- Problem statement -
A faithful retyping of every entry below is wanted, with images left out.

*-*-*

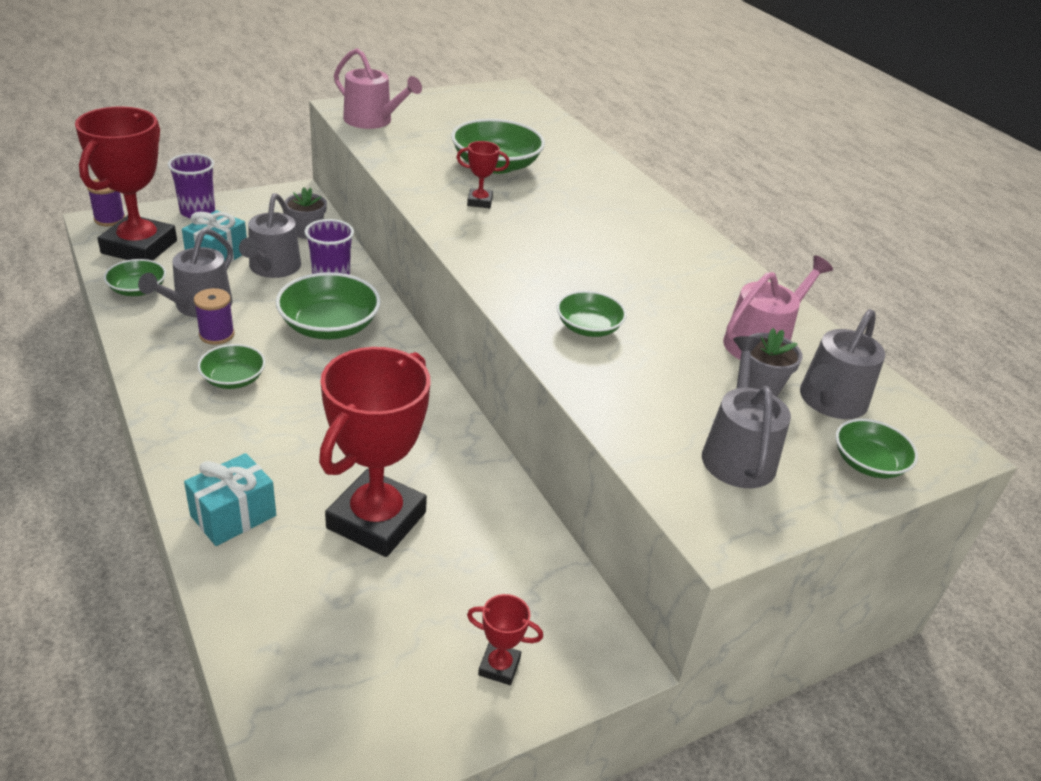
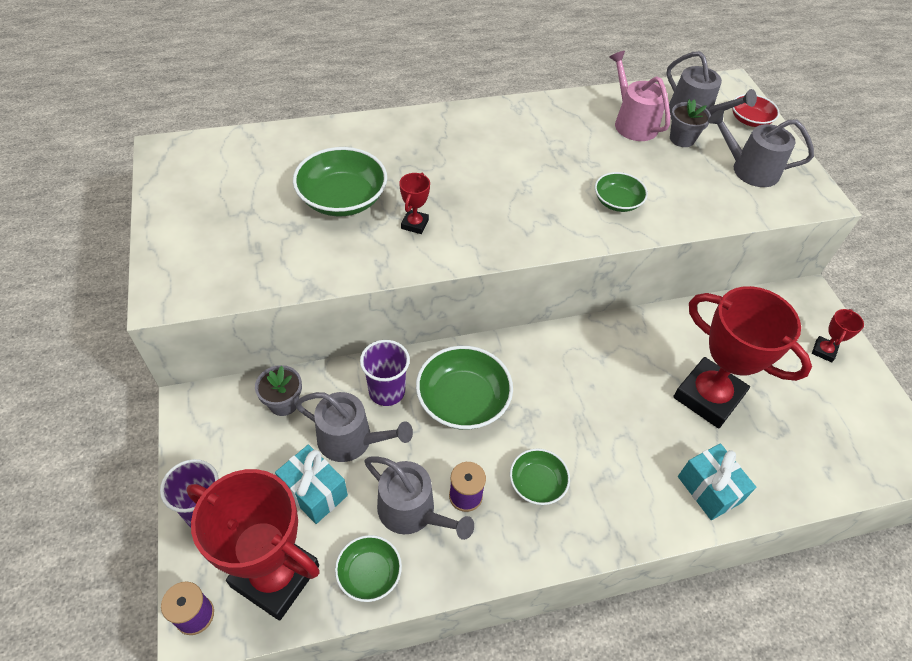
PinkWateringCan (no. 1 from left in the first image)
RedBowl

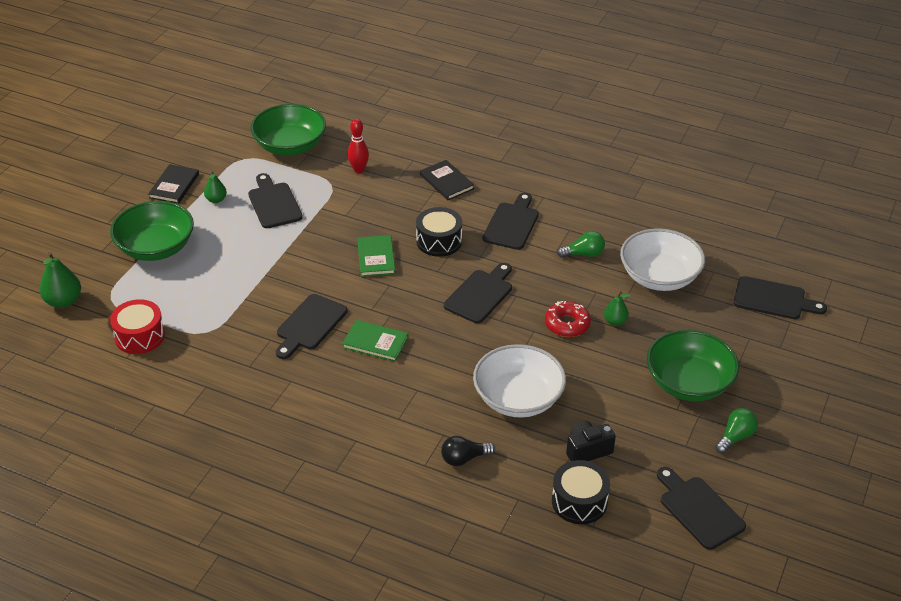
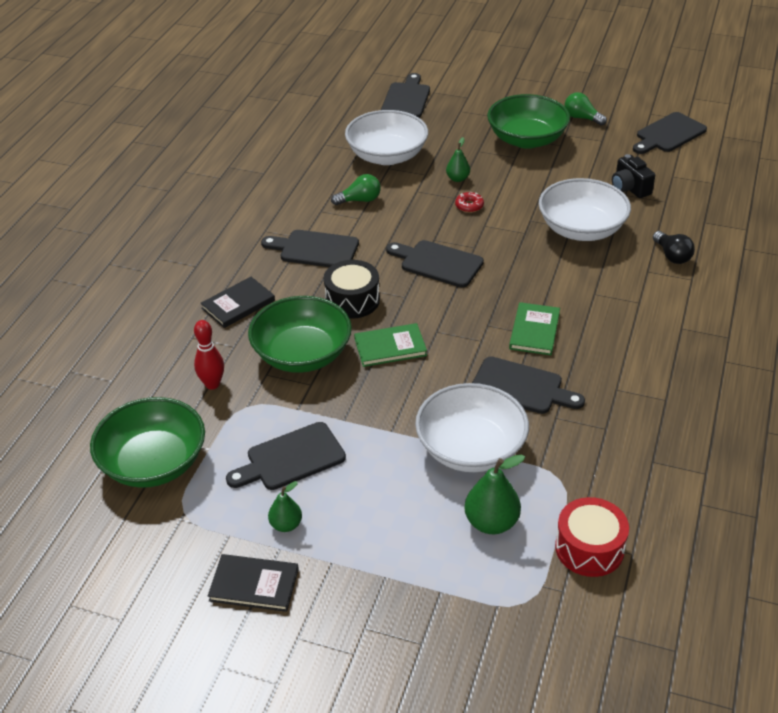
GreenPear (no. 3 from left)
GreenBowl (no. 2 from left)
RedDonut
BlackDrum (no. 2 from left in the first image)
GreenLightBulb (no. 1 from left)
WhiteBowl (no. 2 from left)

*-*-*

- Task answer -
PinkWateringCan (no. 1 from left in the first image)
RedBowl

GreenPear (no. 3 from left)
GreenBowl (no. 2 from left)
RedDonut
BlackDrum (no. 2 from left in the first image)
GreenLightBulb (no. 1 from left)
WhiteBowl (no. 2 from left)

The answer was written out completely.